▶ _Work order_
Repeat, exactly and with no pictures, the lines that run from the beginning of the entries through the line containing "yellow rolling pin [509,424,628,457]".

>>>

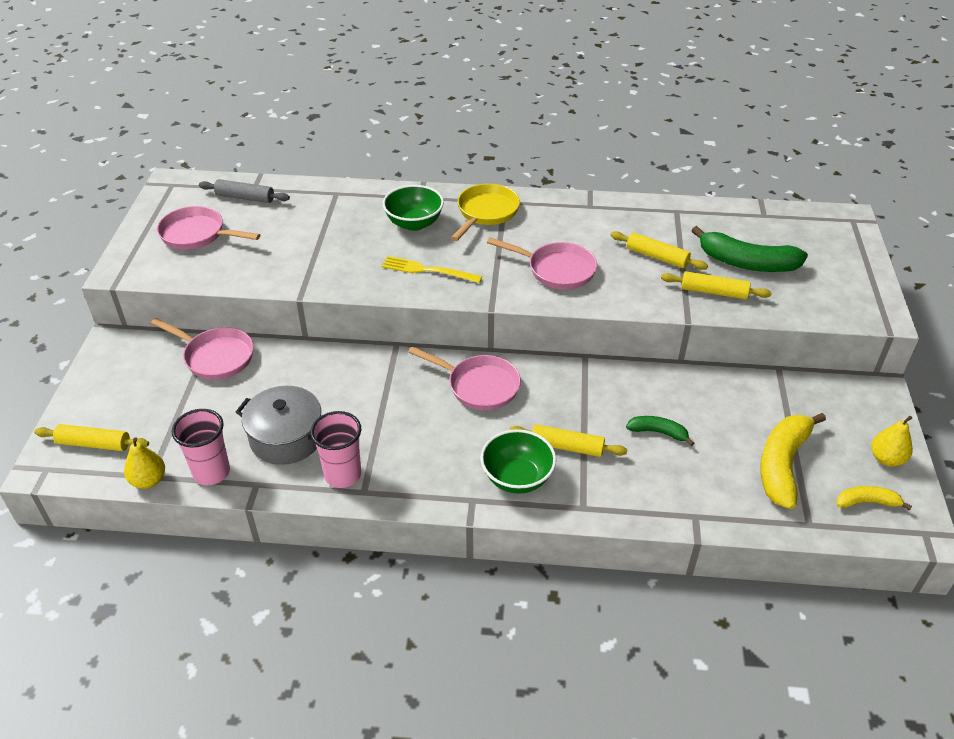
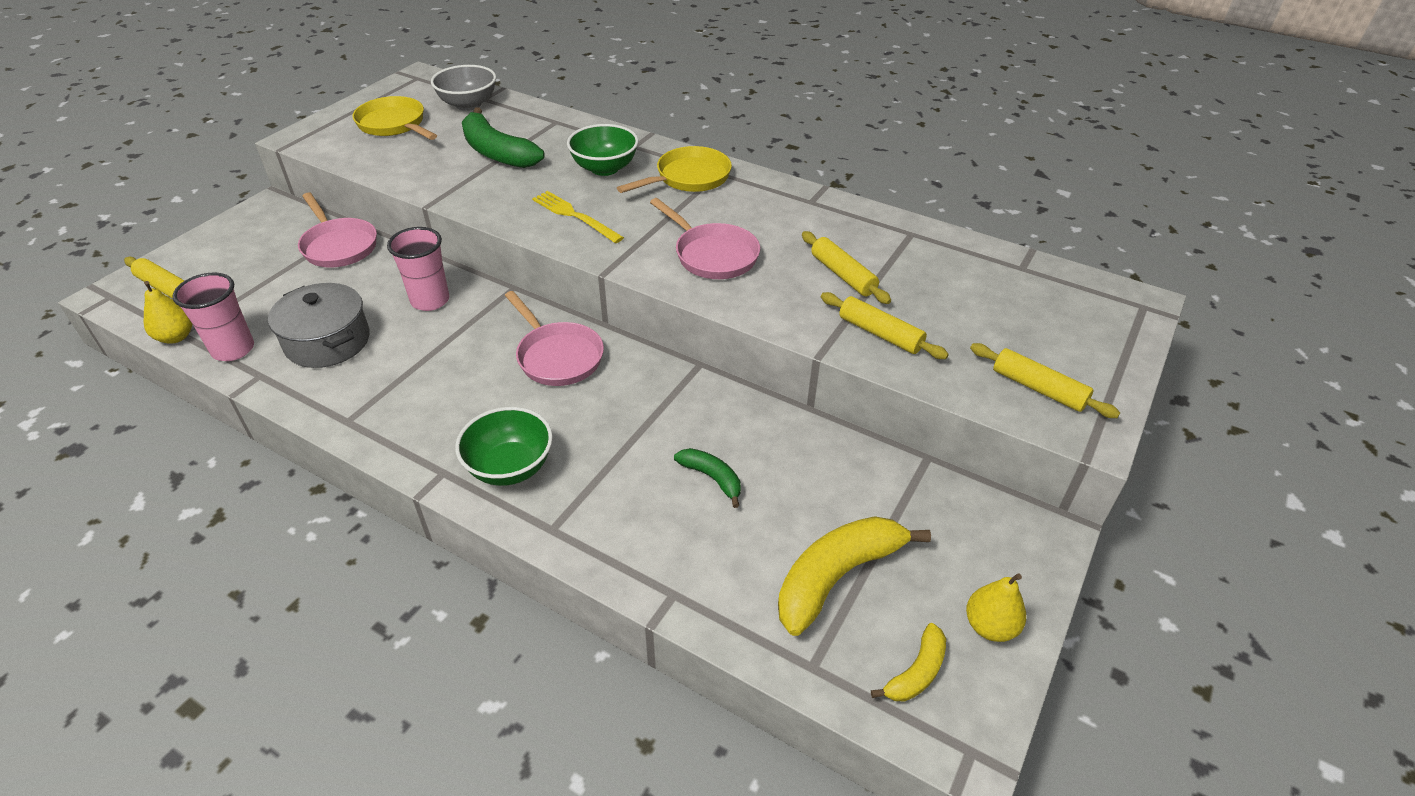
camera: 25 degrees right, 0 degrees up
pink pan [157,206,260,250] -> yellow pan [352,96,437,140]
grey rolling pin [199,179,290,203] -> grey bowl [431,65,496,111]
pink cup [310,411,361,488] -> pink cup moved to [387,227,449,311]
yellow rolling pin [509,424,628,457] -> yellow rolling pin moved to [970,343,1120,418]
green banana [691,226,808,272] -> green banana moved to [462,107,545,168]
yellow banana [836,486,912,510] -> yellow banana turned 105 degrees clockwise [871,623,946,701]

<<<

▶ _Solution for this problem_
camera: 25 degrees right, 0 degrees up
pink pan [157,206,260,250] -> yellow pan [352,96,437,140]
grey rolling pin [199,179,290,203] -> grey bowl [431,65,496,111]
pink cup [310,411,361,488] -> pink cup moved to [387,227,449,311]
yellow rolling pin [509,424,628,457] -> yellow rolling pin moved to [970,343,1120,418]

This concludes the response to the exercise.